── DATA FOR PROCESSING

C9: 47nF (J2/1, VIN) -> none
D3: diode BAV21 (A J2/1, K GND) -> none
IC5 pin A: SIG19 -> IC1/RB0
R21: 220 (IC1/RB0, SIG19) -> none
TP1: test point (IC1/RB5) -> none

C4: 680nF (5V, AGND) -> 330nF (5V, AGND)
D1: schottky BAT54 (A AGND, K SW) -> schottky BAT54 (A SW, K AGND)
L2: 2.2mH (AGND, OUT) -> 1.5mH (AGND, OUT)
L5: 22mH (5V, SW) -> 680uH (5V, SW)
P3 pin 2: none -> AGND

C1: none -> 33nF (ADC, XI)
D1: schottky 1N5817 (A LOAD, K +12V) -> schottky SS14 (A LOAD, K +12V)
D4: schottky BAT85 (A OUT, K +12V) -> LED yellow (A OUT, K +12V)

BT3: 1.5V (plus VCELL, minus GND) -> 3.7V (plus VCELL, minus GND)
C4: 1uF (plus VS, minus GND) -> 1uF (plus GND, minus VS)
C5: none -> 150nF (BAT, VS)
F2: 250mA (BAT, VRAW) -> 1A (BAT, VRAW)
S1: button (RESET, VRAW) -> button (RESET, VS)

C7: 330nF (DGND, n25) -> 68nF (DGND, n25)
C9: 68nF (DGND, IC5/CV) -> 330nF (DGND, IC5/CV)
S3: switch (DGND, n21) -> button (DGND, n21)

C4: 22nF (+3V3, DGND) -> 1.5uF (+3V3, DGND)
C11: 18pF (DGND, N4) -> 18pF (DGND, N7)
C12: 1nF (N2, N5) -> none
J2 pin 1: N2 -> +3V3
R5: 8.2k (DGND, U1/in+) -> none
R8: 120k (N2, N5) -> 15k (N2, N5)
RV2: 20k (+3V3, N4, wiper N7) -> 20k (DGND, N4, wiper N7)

────

PROMPT: Write the data above out again in full, with every word as given.

REPLY TO THE TASK:
C9: 47nF (J2/1, VIN) -> none
D3: diode BAV21 (A J2/1, K GND) -> none
IC5 pin A: SIG19 -> IC1/RB0
R21: 220 (IC1/RB0, SIG19) -> none
TP1: test point (IC1/RB5) -> none

C4: 680nF (5V, AGND) -> 330nF (5V, AGND)
D1: schottky BAT54 (A AGND, K SW) -> schottky BAT54 (A SW, K AGND)
L2: 2.2mH (AGND, OUT) -> 1.5mH (AGND, OUT)
L5: 22mH (5V, SW) -> 680uH (5V, SW)
P3 pin 2: none -> AGND

C1: none -> 33nF (ADC, XI)
D1: schottky 1N5817 (A LOAD, K +12V) -> schottky SS14 (A LOAD, K +12V)
D4: schottky BAT85 (A OUT, K +12V) -> LED yellow (A OUT, K +12V)

BT3: 1.5V (plus VCELL, minus GND) -> 3.7V (plus VCELL, minus GND)
C4: 1uF (plus VS, minus GND) -> 1uF (plus GND, minus VS)
C5: none -> 150nF (BAT, VS)
F2: 250mA (BAT, VRAW) -> 1A (BAT, VRAW)
S1: button (RESET, VRAW) -> button (RESET, VS)

C7: 330nF (DGND, n25) -> 68nF (DGND, n25)
C9: 68nF (DGND, IC5/CV) -> 330nF (DGND, IC5/CV)
S3: switch (DGND, n21) -> button (DGND, n21)

C4: 22nF (+3V3, DGND) -> 1.5uF (+3V3, DGND)
C11: 18pF (DGND, N4) -> 18pF (DGND, N7)
C12: 1nF (N2, N5) -> none
J2 pin 1: N2 -> +3V3
R5: 8.2k (DGND, U1/in+) -> none
R8: 120k (N2, N5) -> 15k (N2, N5)
RV2: 20k (+3V3, N4, wiper N7) -> 20k (DGND, N4, wiper N7)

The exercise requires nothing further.